- **EXERCISE GOAL**
Pictures are to be left out; otherwise, copy exactly the lines from the line containing "red plate L11 level 1 -> red plate F1 level 1" through the end of the data.

** Opening INPUT DATA block **

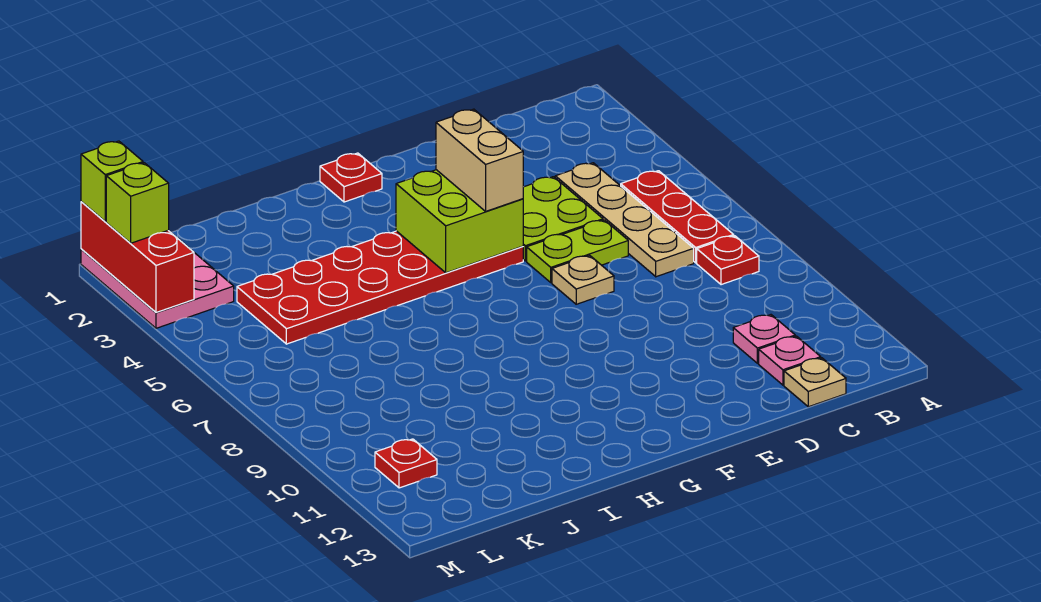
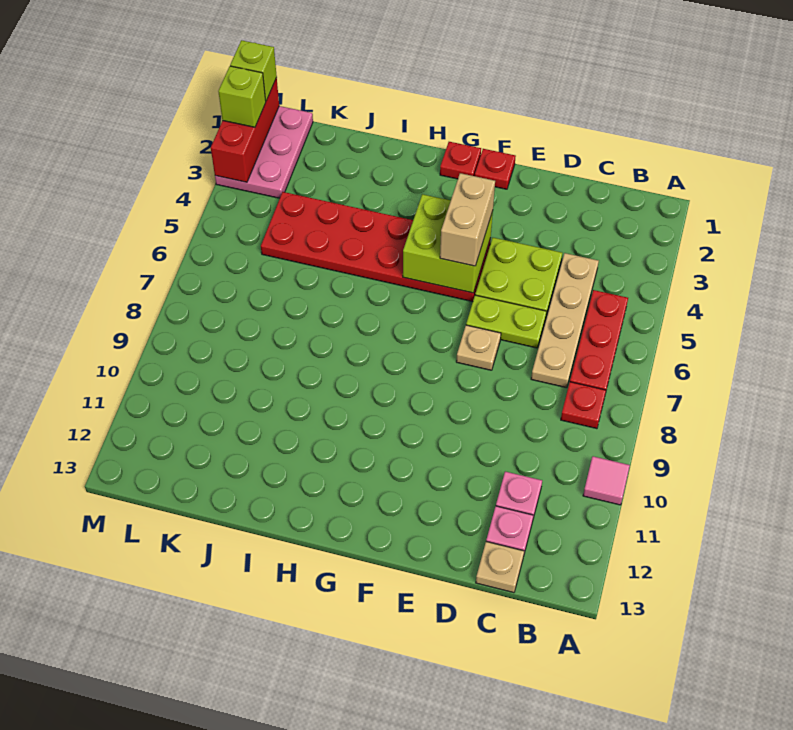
none -> pink tile A10 level 1
red plate L11 level 1 -> red plate F1 level 1

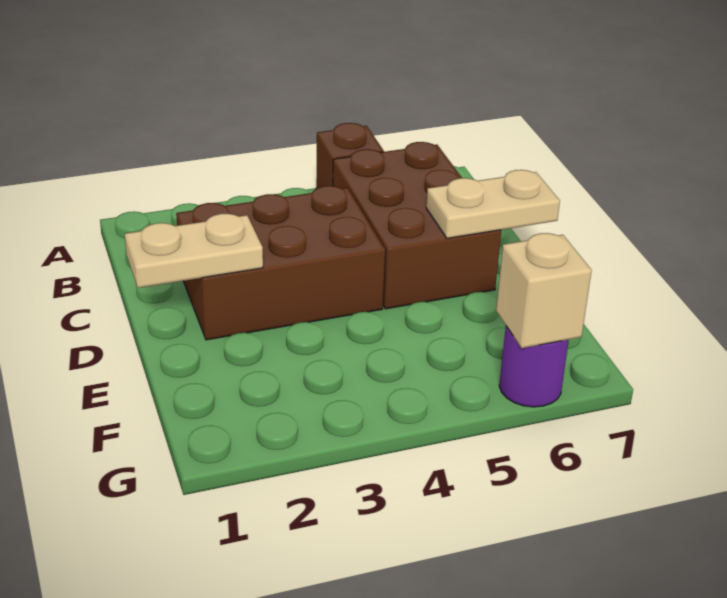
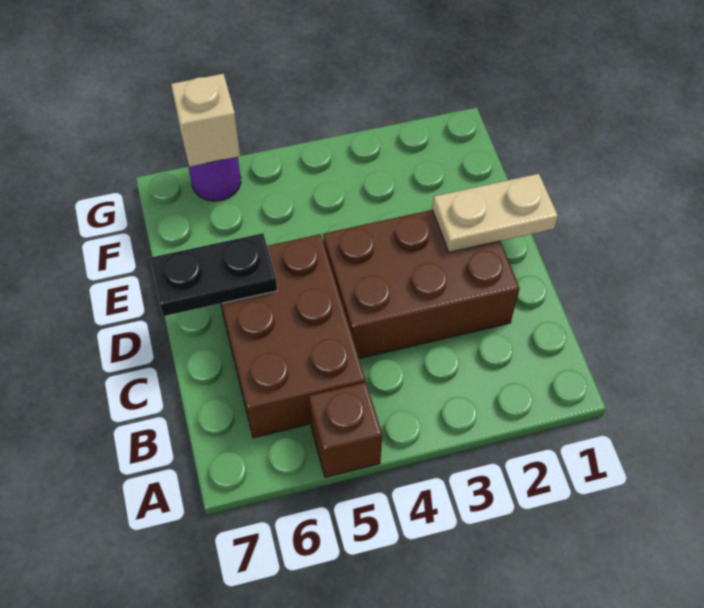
tan plate D6:D7 level 2 -> black plate D6:D7 level 2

** Closing INPUT DATA block **

- **YOUR RESPONSE**
red plate L11 level 1 -> red plate F1 level 1

tan plate D6:D7 level 2 -> black plate D6:D7 level 2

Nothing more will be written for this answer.